What to work on: Your task is to copy the lines of the data below from the line holding "SW2: switch (N8, N16) -> switch (AGND, N8)" through the line holding "U18: OR 74LS32", inclusive, exactly and with nothing added.

Information given:
>>>>
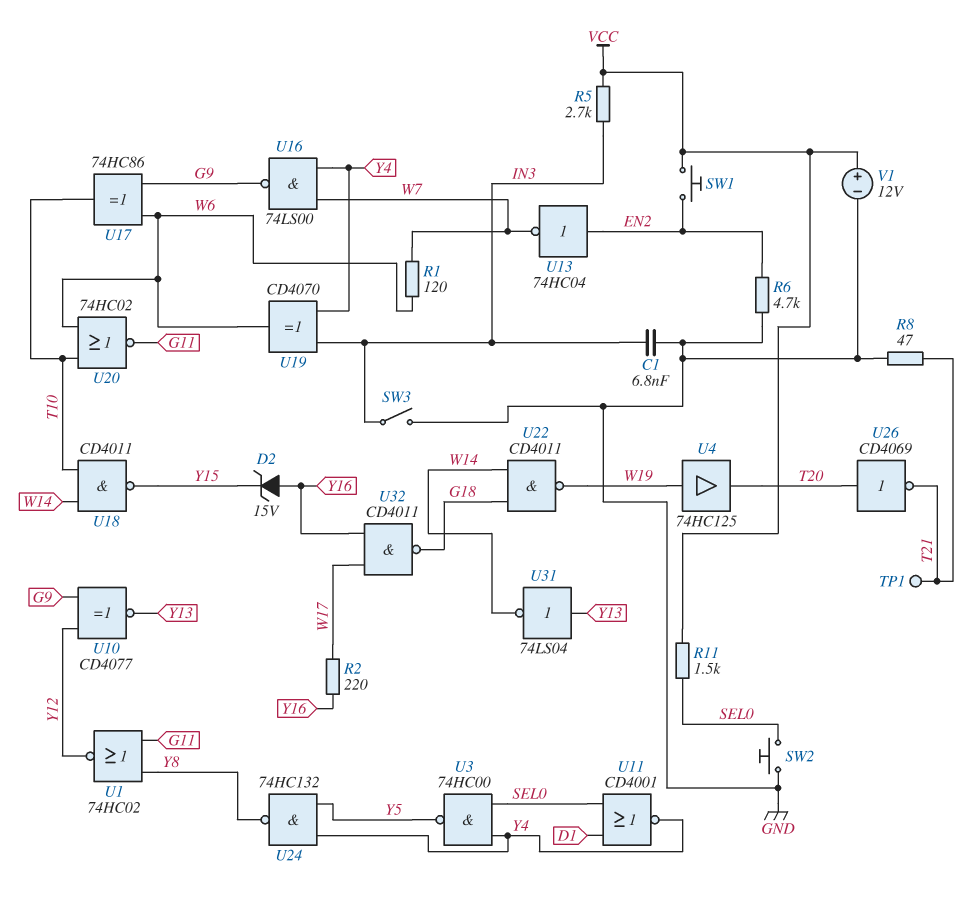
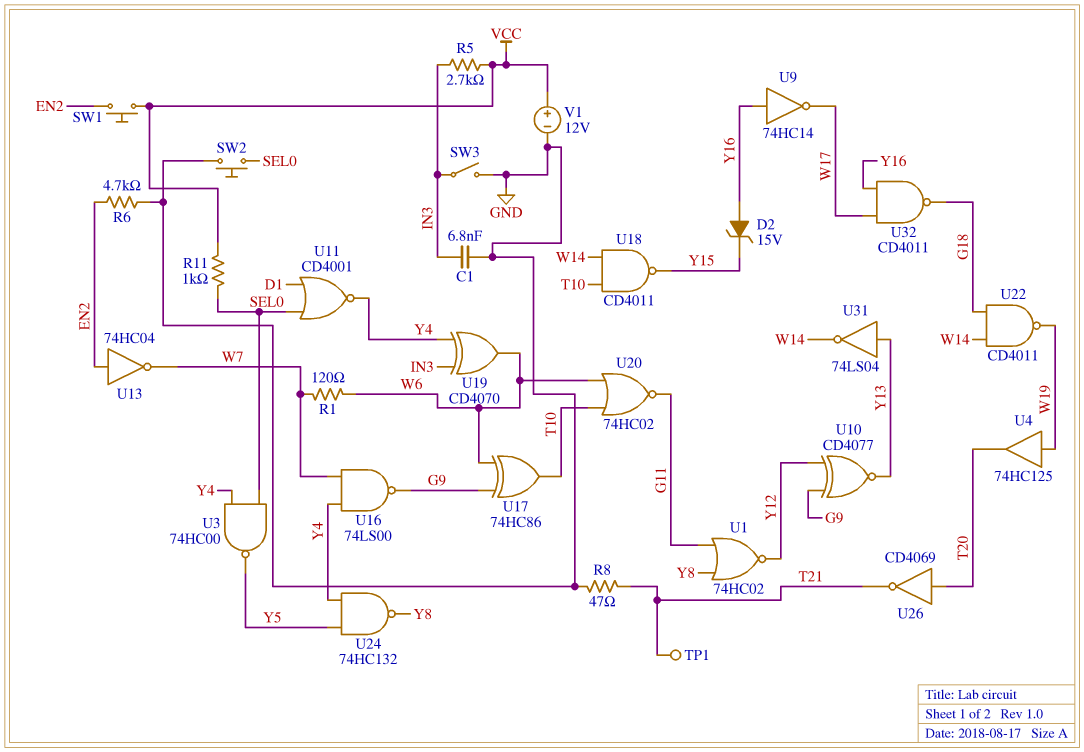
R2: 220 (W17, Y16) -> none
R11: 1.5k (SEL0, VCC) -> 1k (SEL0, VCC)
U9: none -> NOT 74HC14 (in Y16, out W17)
<<<<
>>>>
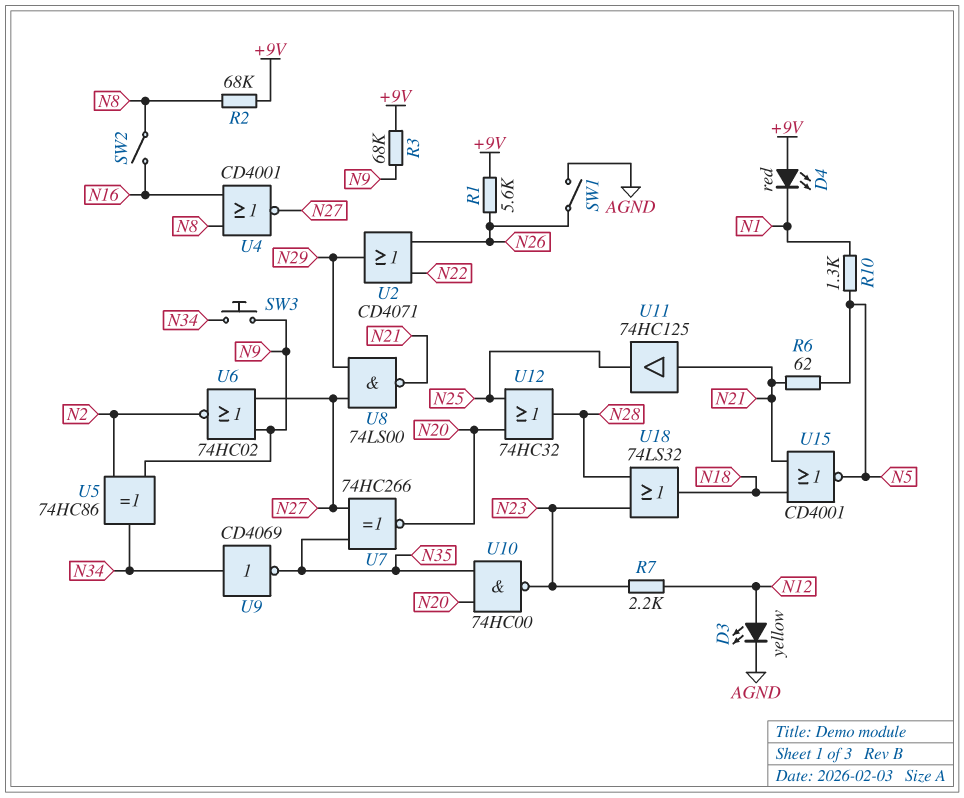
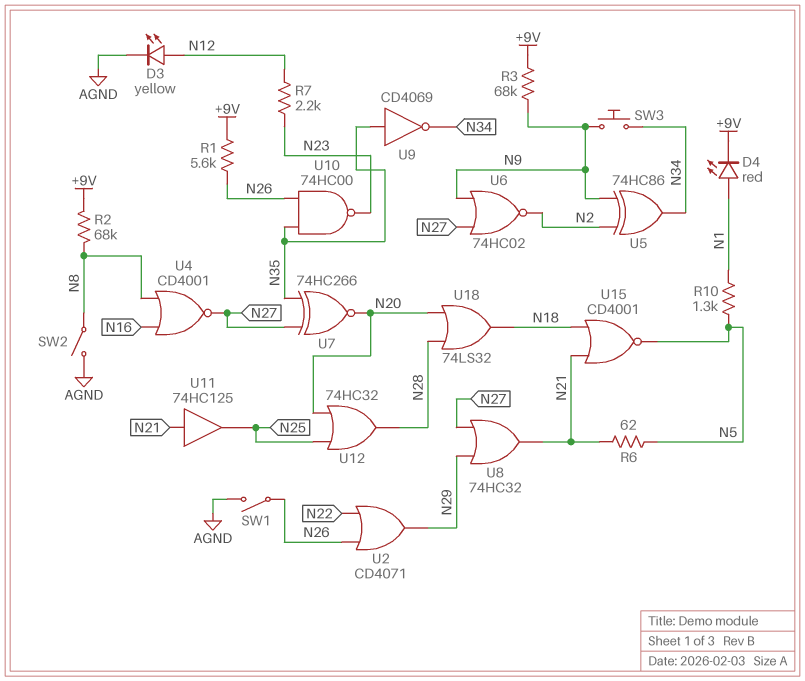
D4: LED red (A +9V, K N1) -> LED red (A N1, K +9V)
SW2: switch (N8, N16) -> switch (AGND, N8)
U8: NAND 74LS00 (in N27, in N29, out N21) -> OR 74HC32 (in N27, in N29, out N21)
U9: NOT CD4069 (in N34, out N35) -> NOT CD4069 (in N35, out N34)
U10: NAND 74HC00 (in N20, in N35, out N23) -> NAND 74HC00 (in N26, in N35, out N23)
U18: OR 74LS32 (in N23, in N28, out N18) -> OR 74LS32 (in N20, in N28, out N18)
<<<<
>>>>
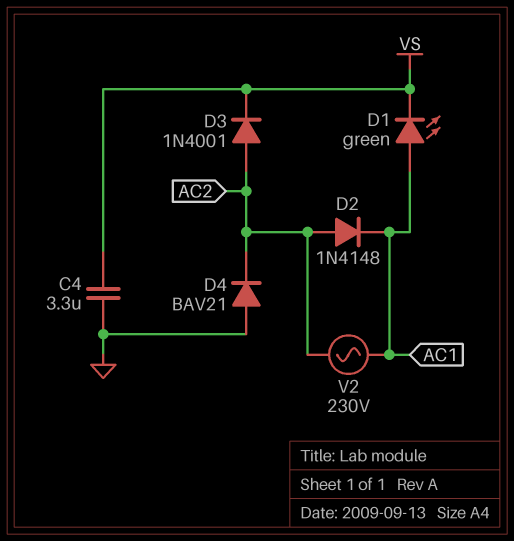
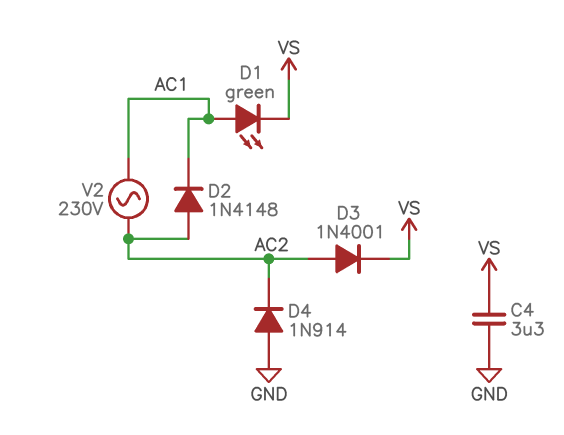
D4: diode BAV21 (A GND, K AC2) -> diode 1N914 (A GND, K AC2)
<<<<
Response to this task:
SW2: switch (N8, N16) -> switch (AGND, N8)
U8: NAND 74LS00 (in N27, in N29, out N21) -> OR 74HC32 (in N27, in N29, out N21)
U9: NOT CD4069 (in N34, out N35) -> NOT CD4069 (in N35, out N34)
U10: NAND 74HC00 (in N20, in N35, out N23) -> NAND 74HC00 (in N26, in N35, out N23)
U18: OR 74LS32 (in N23, in N28, out N18) -> OR 74LS32 (in N20, in N28, out N18)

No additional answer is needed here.